[[ Information shown open ]]
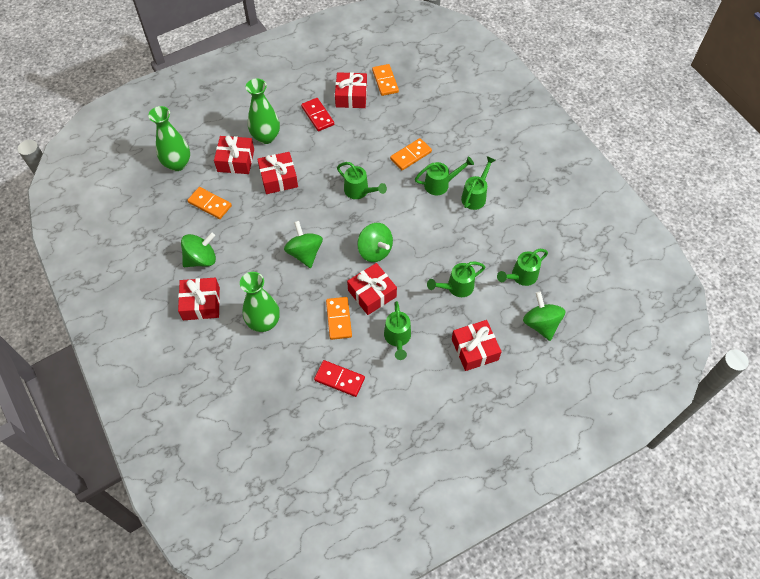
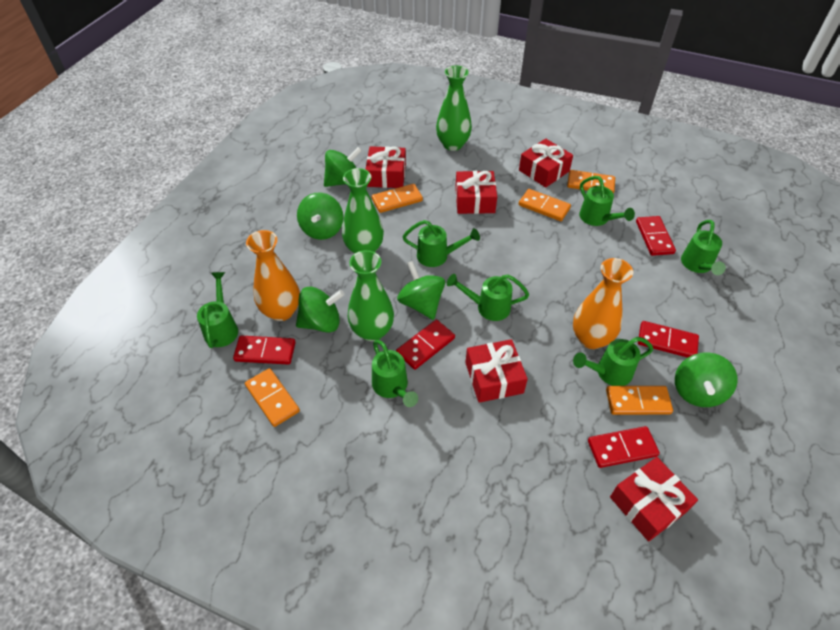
green spinning top: 4 -> 5
green watering can: 6 -> 7
orange domino: 4 -> 5
orange vase: 0 -> 2
red domino: 2 -> 5
red gift: 6 -> 5

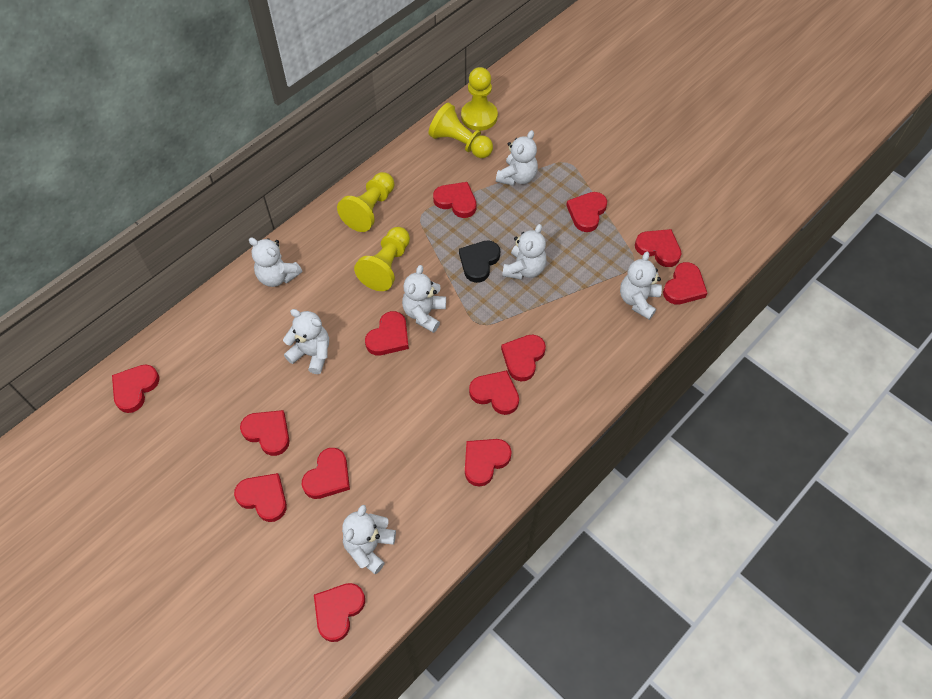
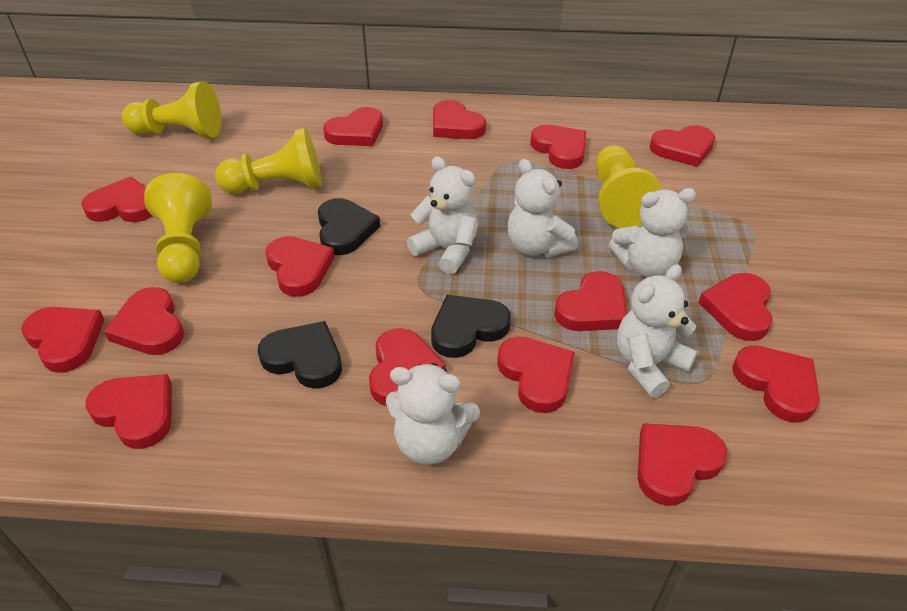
black heart: 1 -> 3
red heart: 13 -> 15
white teddy bear: 7 -> 5

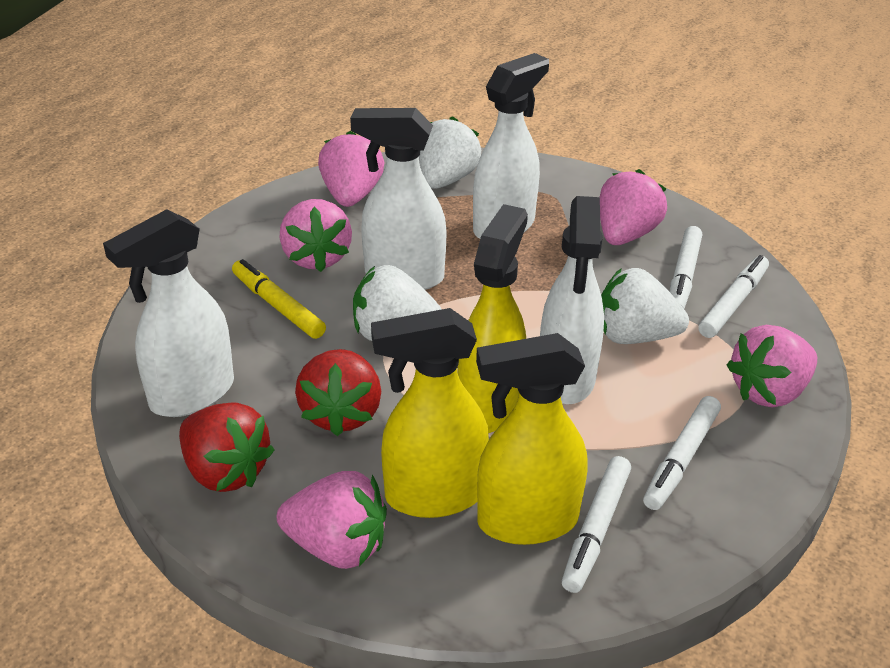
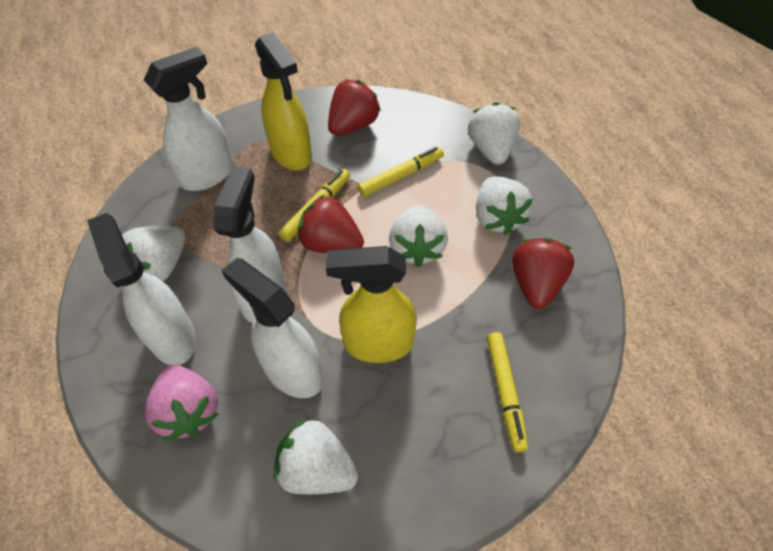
pink strawberry: 5 -> 1
red strawberry: 2 -> 3
white marker: 4 -> 0
white strawberry: 3 -> 5
yellow marker: 1 -> 3
yellow spray bottle: 3 -> 2

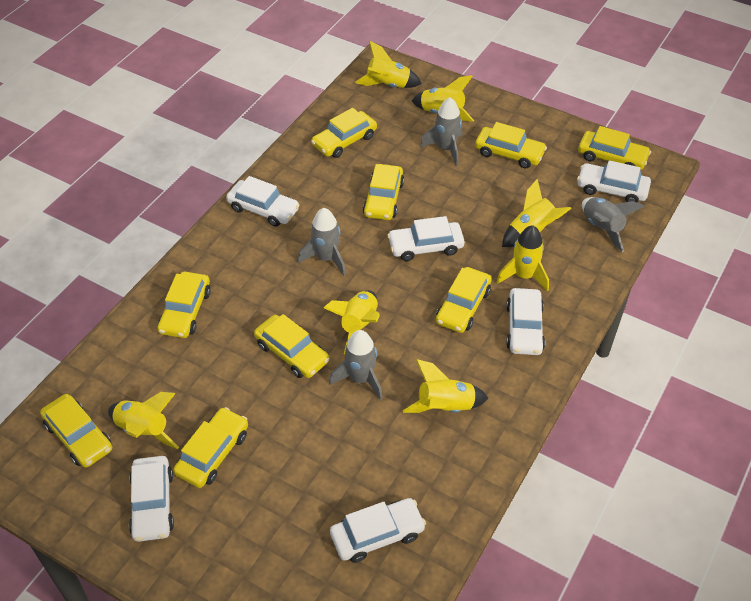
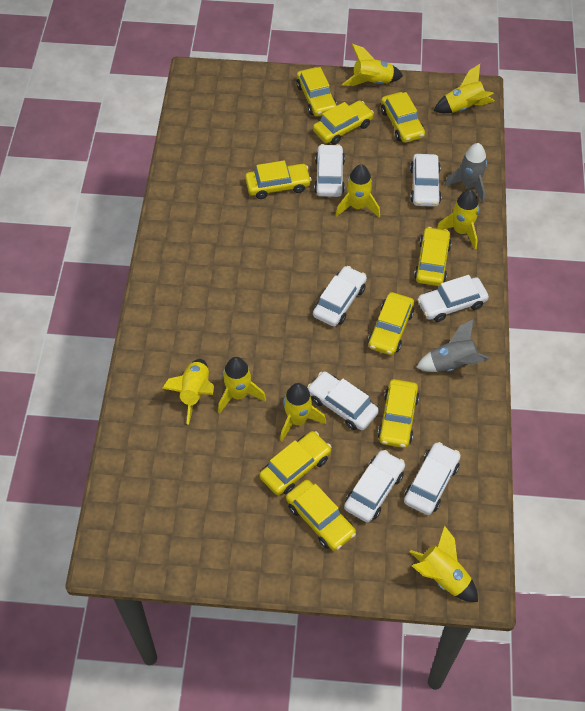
grey rocket: 4 -> 2
white car: 6 -> 7
yellow rocket: 7 -> 8

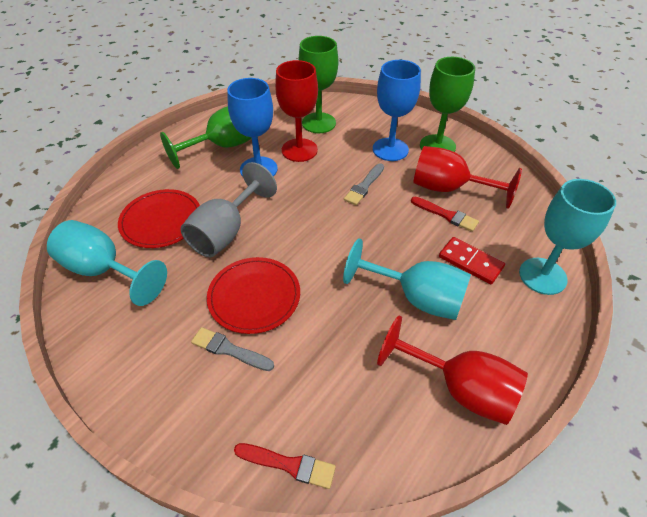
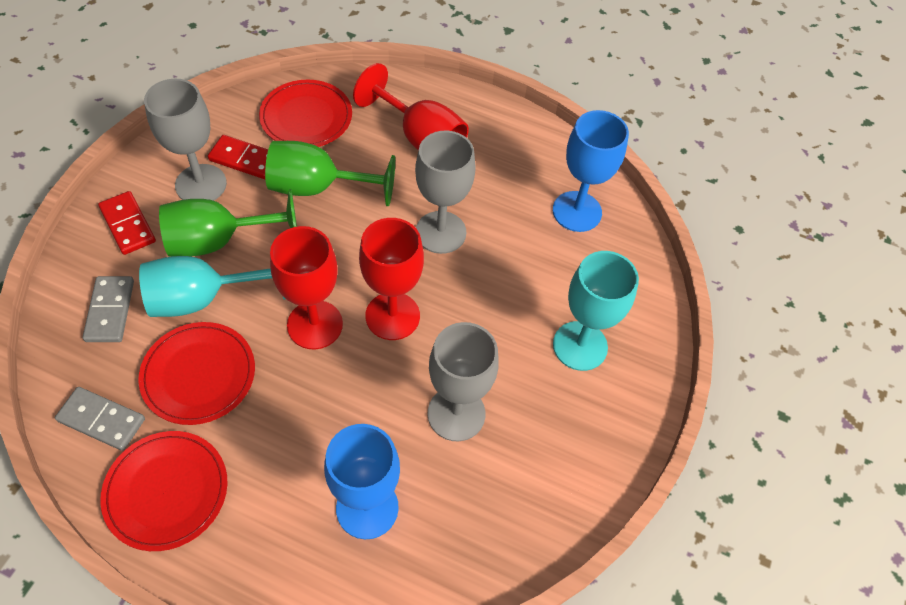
green goblet: 3 -> 2
grey brush: 2 -> 0
grey domino: 0 -> 2
grey goblet: 1 -> 3
red brush: 2 -> 0
red domino: 1 -> 2
red plate: 2 -> 3
turquoise goblet: 3 -> 2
[[ Information shown closed ]]
### Problem details
The records are above. How many lines in them contain the word "grey"? Give the number alone.

### Exercise solution
4